All of the entries should be returned without a single change.

Records ::
——

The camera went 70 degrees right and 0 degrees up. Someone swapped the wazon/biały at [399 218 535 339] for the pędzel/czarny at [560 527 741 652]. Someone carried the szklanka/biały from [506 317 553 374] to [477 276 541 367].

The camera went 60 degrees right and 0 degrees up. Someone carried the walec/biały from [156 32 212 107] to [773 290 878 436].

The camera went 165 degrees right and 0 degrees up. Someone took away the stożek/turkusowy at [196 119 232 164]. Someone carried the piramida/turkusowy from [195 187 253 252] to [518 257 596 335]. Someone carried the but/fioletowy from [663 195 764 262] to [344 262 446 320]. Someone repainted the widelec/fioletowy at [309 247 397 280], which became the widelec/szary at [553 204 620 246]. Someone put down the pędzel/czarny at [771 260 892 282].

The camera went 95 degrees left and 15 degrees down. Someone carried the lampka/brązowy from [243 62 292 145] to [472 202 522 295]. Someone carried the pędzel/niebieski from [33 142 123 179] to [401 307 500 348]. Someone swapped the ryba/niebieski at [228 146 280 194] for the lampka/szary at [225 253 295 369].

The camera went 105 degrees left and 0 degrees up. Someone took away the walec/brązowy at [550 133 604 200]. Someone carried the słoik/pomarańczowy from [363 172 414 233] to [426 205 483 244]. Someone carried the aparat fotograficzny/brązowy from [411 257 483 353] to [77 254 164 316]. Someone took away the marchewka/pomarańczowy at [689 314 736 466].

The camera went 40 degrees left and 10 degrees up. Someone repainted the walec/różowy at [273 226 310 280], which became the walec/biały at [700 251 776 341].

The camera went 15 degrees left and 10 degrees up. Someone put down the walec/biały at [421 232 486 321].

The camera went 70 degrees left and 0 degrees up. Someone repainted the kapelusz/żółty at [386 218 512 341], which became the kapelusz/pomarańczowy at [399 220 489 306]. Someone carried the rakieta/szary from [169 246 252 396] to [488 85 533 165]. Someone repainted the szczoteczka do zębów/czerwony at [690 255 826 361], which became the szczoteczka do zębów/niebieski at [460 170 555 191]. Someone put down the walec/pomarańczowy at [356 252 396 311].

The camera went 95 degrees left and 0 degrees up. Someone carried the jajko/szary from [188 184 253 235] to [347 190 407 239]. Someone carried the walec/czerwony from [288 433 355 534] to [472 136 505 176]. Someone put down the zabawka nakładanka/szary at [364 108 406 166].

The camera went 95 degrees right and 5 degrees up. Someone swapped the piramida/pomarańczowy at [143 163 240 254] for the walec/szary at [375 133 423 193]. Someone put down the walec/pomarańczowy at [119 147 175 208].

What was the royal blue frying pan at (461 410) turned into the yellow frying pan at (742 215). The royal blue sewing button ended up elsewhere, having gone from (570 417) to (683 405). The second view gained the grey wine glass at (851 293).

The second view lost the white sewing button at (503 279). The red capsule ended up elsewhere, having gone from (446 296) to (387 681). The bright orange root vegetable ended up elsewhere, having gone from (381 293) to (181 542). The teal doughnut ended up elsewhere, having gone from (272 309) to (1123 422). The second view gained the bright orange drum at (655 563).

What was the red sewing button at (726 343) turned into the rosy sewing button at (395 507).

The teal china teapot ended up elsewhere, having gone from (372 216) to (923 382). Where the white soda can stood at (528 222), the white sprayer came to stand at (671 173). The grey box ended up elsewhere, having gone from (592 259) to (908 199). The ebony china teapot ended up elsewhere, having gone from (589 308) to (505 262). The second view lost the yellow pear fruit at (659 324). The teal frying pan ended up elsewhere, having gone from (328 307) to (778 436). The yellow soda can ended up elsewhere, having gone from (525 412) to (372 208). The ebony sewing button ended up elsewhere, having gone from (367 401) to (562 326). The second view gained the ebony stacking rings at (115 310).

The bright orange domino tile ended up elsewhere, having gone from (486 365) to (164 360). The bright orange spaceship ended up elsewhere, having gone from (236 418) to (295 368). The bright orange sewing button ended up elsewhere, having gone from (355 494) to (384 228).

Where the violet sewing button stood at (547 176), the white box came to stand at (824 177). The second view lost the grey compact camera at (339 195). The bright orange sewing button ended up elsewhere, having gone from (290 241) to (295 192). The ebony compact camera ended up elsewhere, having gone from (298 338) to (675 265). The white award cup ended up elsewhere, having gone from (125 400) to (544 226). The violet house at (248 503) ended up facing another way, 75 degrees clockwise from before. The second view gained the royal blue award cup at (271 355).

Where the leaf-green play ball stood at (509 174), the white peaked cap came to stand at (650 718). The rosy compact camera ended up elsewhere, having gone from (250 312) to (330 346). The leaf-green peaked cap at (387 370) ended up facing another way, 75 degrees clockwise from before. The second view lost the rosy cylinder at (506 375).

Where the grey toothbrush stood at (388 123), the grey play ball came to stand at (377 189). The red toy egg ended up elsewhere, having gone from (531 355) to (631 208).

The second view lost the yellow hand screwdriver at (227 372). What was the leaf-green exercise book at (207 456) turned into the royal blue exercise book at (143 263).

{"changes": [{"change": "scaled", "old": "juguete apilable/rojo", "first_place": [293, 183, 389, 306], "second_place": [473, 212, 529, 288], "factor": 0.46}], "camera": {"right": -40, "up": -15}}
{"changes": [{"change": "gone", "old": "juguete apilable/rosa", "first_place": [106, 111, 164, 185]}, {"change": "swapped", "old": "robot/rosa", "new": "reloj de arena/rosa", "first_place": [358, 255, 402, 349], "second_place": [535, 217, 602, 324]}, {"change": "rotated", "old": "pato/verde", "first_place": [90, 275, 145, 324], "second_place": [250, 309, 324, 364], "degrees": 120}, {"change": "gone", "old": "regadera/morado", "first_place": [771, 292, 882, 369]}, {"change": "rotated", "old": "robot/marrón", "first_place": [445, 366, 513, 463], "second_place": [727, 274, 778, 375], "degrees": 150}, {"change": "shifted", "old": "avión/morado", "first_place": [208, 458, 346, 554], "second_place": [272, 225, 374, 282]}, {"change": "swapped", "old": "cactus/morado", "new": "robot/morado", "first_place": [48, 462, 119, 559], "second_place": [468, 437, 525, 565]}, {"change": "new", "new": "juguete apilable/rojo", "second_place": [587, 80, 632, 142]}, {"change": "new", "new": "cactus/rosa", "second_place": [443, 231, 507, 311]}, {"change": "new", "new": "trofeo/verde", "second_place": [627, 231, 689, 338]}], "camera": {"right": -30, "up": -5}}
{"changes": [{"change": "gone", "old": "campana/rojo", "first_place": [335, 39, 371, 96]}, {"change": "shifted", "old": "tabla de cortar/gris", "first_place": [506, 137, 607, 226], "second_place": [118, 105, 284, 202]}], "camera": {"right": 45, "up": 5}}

——

Solution to this exercise ::
The camera went 70 degrees right and 0 degrees up. Someone swapped the wazon/biały at [399 218 535 339] for the pędzel/czarny at [560 527 741 652]. Someone carried the szklanka/biały from [506 317 553 374] to [477 276 541 367].

The camera went 60 degrees right and 0 degrees up. Someone carried the walec/biały from [156 32 212 107] to [773 290 878 436].

The camera went 165 degrees right and 0 degrees up. Someone took away the stożek/turkusowy at [196 119 232 164]. Someone carried the piramida/turkusowy from [195 187 253 252] to [518 257 596 335]. Someone carried the but/fioletowy from [663 195 764 262] to [344 262 446 320]. Someone repainted the widelec/fioletowy at [309 247 397 280], which became the widelec/szary at [553 204 620 246]. Someone put down the pędzel/czarny at [771 260 892 282].

The camera went 95 degrees left and 15 degrees down. Someone carried the lampka/brązowy from [243 62 292 145] to [472 202 522 295]. Someone carried the pędzel/niebieski from [33 142 123 179] to [401 307 500 348]. Someone swapped the ryba/niebieski at [228 146 280 194] for the lampka/szary at [225 253 295 369].

The camera went 105 degrees left and 0 degrees up. Someone took away the walec/brązowy at [550 133 604 200]. Someone carried the słoik/pomarańczowy from [363 172 414 233] to [426 205 483 244]. Someone carried the aparat fotograficzny/brązowy from [411 257 483 353] to [77 254 164 316]. Someone took away the marchewka/pomarańczowy at [689 314 736 466].

The camera went 40 degrees left and 10 degrees up. Someone repainted the walec/różowy at [273 226 310 280], which became the walec/biały at [700 251 776 341].

The camera went 15 degrees left and 10 degrees up. Someone put down the walec/biały at [421 232 486 321].

The camera went 70 degrees left and 0 degrees up. Someone repainted the kapelusz/żółty at [386 218 512 341], which became the kapelusz/pomarańczowy at [399 220 489 306]. Someone carried the rakieta/szary from [169 246 252 396] to [488 85 533 165]. Someone repainted the szczoteczka do zębów/czerwony at [690 255 826 361], which became the szczoteczka do zębów/niebieski at [460 170 555 191]. Someone put down the walec/pomarańczowy at [356 252 396 311].

The camera went 95 degrees left and 0 degrees up. Someone carried the jajko/szary from [188 184 253 235] to [347 190 407 239]. Someone carried the walec/czerwony from [288 433 355 534] to [472 136 505 176]. Someone put down the zabawka nakładanka/szary at [364 108 406 166].

The camera went 95 degrees right and 5 degrees up. Someone swapped the piramida/pomarańczowy at [143 163 240 254] for the walec/szary at [375 133 423 193]. Someone put down the walec/pomarańczowy at [119 147 175 208].

What was the royal blue frying pan at (461 410) turned into the yellow frying pan at (742 215). The royal blue sewing button ended up elsewhere, having gone from (570 417) to (683 405). The second view gained the grey wine glass at (851 293).

The second view lost the white sewing button at (503 279). The red capsule ended up elsewhere, having gone from (446 296) to (387 681). The bright orange root vegetable ended up elsewhere, having gone from (381 293) to (181 542). The teal doughnut ended up elsewhere, having gone from (272 309) to (1123 422). The second view gained the bright orange drum at (655 563).

What was the red sewing button at (726 343) turned into the rosy sewing button at (395 507).

The teal china teapot ended up elsewhere, having gone from (372 216) to (923 382). Where the white soda can stood at (528 222), the white sprayer came to stand at (671 173). The grey box ended up elsewhere, having gone from (592 259) to (908 199). The ebony china teapot ended up elsewhere, having gone from (589 308) to (505 262). The second view lost the yellow pear fruit at (659 324). The teal frying pan ended up elsewhere, having gone from (328 307) to (778 436). The yellow soda can ended up elsewhere, having gone from (525 412) to (372 208). The ebony sewing button ended up elsewhere, having gone from (367 401) to (562 326). The second view gained the ebony stacking rings at (115 310).

The bright orange domino tile ended up elsewhere, having gone from (486 365) to (164 360). The bright orange spaceship ended up elsewhere, having gone from (236 418) to (295 368). The bright orange sewing button ended up elsewhere, having gone from (355 494) to (384 228).

Where the violet sewing button stood at (547 176), the white box came to stand at (824 177). The second view lost the grey compact camera at (339 195). The bright orange sewing button ended up elsewhere, having gone from (290 241) to (295 192). The ebony compact camera ended up elsewhere, having gone from (298 338) to (675 265). The white award cup ended up elsewhere, having gone from (125 400) to (544 226). The violet house at (248 503) ended up facing another way, 75 degrees clockwise from before. The second view gained the royal blue award cup at (271 355).

Where the leaf-green play ball stood at (509 174), the white peaked cap came to stand at (650 718). The rosy compact camera ended up elsewhere, having gone from (250 312) to (330 346). The leaf-green peaked cap at (387 370) ended up facing another way, 75 degrees clockwise from before. The second view lost the rosy cylinder at (506 375).

Where the grey toothbrush stood at (388 123), the grey play ball came to stand at (377 189). The red toy egg ended up elsewhere, having gone from (531 355) to (631 208).

The second view lost the yellow hand screwdriver at (227 372). What was the leaf-green exercise book at (207 456) turned into the royal blue exercise book at (143 263).

{"changes": [{"change": "scaled", "old": "juguete apilable/rojo", "first_place": [293, 183, 389, 306], "second_place": [473, 212, 529, 288], "factor": 0.46}], "camera": {"right": -40, "up": -15}}
{"changes": [{"change": "gone", "old": "juguete apilable/rosa", "first_place": [106, 111, 164, 185]}, {"change": "swapped", "old": "robot/rosa", "new": "reloj de arena/rosa", "first_place": [358, 255, 402, 349], "second_place": [535, 217, 602, 324]}, {"change": "rotated", "old": "pato/verde", "first_place": [90, 275, 145, 324], "second_place": [250, 309, 324, 364], "degrees": 120}, {"change": "gone", "old": "regadera/morado", "first_place": [771, 292, 882, 369]}, {"change": "rotated", "old": "robot/marrón", "first_place": [445, 366, 513, 463], "second_place": [727, 274, 778, 375], "degrees": 150}, {"change": "shifted", "old": "avión/morado", "first_place": [208, 458, 346, 554], "second_place": [272, 225, 374, 282]}, {"change": "swapped", "old": "cactus/morado", "new": "robot/morado", "first_place": [48, 462, 119, 559], "second_place": [468, 437, 525, 565]}, {"change": "new", "new": "juguete apilable/rojo", "second_place": [587, 80, 632, 142]}, {"change": "new", "new": "cactus/rosa", "second_place": [443, 231, 507, 311]}, {"change": "new", "new": "trofeo/verde", "second_place": [627, 231, 689, 338]}], "camera": {"right": -30, "up": -5}}
{"changes": [{"change": "gone", "old": "campana/rojo", "first_place": [335, 39, 371, 96]}, {"change": "shifted", "old": "tabla de cortar/gris", "first_place": [506, 137, 607, 226], "second_place": [118, 105, 284, 202]}], "camera": {"right": 45, "up": 5}}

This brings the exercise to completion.